== 抽出資料 ==

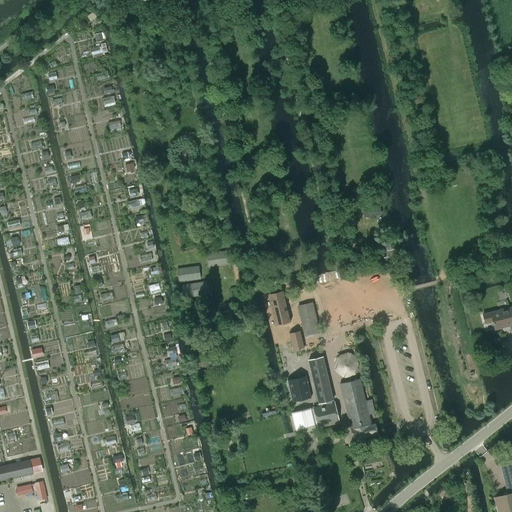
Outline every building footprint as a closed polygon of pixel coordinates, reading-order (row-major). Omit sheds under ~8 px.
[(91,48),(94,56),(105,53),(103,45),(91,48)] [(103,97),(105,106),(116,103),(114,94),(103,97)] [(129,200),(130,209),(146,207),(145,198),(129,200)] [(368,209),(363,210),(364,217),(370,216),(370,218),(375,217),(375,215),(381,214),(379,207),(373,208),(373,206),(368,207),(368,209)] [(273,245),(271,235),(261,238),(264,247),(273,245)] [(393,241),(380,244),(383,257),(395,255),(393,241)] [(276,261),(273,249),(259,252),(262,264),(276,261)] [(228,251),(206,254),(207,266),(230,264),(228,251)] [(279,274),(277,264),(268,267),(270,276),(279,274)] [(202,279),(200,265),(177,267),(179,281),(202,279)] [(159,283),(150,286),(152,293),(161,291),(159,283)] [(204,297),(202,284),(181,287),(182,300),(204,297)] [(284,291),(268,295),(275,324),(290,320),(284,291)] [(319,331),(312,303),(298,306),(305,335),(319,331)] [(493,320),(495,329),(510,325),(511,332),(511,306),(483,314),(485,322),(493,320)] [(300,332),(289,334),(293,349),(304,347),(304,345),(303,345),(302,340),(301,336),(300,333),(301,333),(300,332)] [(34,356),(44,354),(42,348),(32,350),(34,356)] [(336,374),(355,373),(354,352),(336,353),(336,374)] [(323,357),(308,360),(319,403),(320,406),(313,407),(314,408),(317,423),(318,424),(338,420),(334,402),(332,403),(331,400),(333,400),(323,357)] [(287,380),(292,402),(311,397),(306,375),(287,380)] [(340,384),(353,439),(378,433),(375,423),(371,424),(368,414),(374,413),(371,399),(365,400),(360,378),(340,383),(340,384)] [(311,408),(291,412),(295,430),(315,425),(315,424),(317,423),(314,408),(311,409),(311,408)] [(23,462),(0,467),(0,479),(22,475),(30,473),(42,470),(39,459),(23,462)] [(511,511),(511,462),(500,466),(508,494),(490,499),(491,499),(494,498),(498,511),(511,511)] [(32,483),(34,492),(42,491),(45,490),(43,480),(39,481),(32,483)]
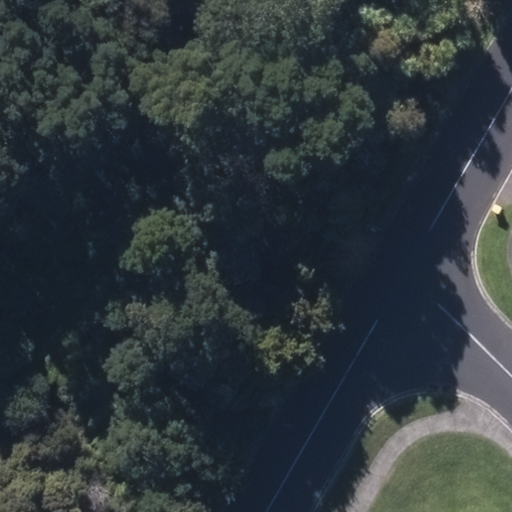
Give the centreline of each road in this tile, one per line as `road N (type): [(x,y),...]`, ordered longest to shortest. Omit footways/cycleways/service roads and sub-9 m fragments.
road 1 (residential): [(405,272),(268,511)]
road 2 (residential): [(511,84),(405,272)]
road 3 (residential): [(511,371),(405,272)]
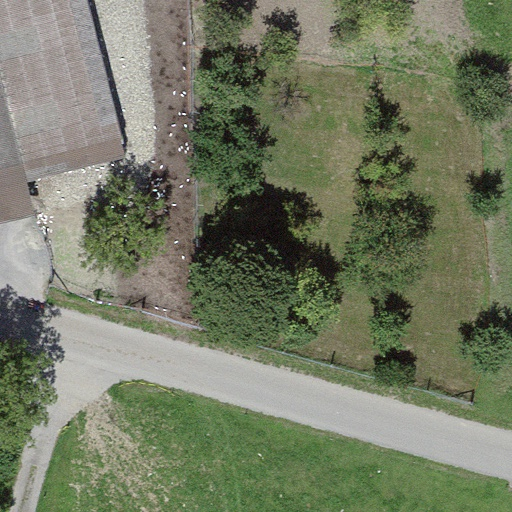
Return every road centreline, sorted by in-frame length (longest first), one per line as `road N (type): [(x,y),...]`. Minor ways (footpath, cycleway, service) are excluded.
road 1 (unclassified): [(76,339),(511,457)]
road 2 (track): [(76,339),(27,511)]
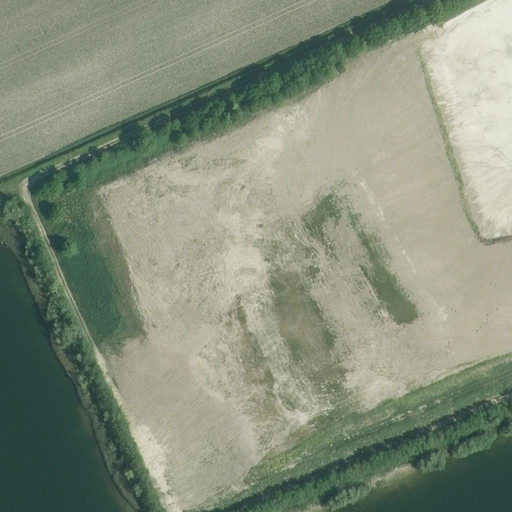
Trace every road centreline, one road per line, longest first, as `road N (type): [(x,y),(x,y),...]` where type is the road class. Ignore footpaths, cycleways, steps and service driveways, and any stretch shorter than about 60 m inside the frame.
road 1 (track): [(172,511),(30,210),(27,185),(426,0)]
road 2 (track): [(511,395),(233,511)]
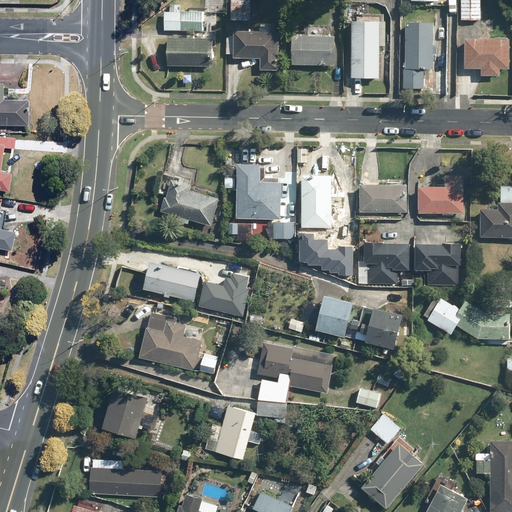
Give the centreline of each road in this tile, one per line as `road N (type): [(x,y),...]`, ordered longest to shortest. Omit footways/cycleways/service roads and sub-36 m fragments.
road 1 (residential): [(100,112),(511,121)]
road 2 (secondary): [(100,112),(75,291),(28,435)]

===
== 抽出資料 ==

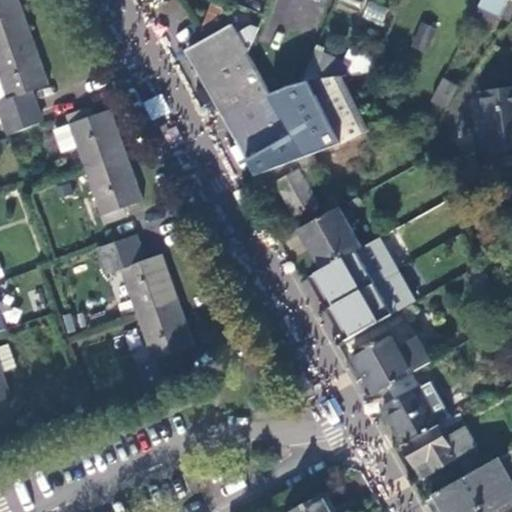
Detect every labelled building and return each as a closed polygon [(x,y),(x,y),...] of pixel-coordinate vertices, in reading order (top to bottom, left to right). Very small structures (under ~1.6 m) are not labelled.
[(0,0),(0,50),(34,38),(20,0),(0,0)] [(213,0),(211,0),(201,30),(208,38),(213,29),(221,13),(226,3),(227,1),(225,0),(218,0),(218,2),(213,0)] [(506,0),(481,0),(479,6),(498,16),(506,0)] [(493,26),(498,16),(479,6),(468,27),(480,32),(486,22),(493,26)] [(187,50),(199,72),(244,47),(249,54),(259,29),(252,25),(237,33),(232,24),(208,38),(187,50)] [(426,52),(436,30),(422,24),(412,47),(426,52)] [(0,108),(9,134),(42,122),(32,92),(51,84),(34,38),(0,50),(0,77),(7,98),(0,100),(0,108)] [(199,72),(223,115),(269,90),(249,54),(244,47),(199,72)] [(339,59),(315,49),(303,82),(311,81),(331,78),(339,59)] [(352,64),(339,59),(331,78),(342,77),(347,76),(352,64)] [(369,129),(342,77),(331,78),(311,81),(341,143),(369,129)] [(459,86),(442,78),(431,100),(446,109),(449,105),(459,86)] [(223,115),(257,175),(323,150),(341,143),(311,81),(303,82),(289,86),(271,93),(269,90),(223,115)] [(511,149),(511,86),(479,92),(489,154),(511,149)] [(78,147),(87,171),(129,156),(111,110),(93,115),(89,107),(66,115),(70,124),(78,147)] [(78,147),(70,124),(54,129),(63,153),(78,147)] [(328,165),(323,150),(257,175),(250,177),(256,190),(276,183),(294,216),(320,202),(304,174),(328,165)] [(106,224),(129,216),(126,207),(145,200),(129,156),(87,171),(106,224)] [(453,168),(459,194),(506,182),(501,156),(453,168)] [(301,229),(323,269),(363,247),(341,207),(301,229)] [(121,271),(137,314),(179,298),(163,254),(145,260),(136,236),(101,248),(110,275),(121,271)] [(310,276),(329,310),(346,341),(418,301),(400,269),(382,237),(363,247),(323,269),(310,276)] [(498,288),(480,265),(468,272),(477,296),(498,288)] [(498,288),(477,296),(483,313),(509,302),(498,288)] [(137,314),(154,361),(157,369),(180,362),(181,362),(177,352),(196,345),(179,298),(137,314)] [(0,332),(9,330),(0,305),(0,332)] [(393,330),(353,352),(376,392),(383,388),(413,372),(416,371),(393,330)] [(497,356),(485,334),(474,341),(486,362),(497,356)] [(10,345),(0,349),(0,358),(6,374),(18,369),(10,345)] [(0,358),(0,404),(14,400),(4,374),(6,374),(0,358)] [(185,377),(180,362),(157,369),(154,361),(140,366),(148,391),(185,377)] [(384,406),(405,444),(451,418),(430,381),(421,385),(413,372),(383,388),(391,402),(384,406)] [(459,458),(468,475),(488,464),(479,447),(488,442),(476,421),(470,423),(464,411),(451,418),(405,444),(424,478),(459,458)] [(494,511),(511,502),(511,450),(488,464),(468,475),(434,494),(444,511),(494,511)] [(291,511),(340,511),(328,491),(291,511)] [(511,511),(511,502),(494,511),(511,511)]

===

• 作業内容
上のリストのうち、「Return every road」を含む行から「road 2 (track): [(511,395),(233,511)]」を含む行までのすべてを、「番号」と「行」の2列からなるMarkdownの表に整理してください。空行は飛ばし、画像は答えに含めないこと。

• 最終結果
| 番号 | 行 |
|---|---|
| 1 | Return every road centreline, sorted by in-frame length (longest first), one per line as `road N (type): [(x,y),...]`. Minor ways (footpath, cycleway, service) are excluded. |
| 2 | road 1 (unclassified): [(76,339),(511,457)] |
| 3 | road 2 (track): [(76,339),(27,511)] |
| 4 | Trace every road centreline, one road per line, longest first, as `road N (type): [(x,y),(x,y),...]` where type is the road class. Ignore footpaths, cycleways, steps and service driveways, and any stretch shorter than about 60 m inside the frame. |
| 5 | road 1 (track): [(172,511),(30,210),(27,185),(426,0)] |
| 6 | road 2 (track): [(511,395),(233,511)] |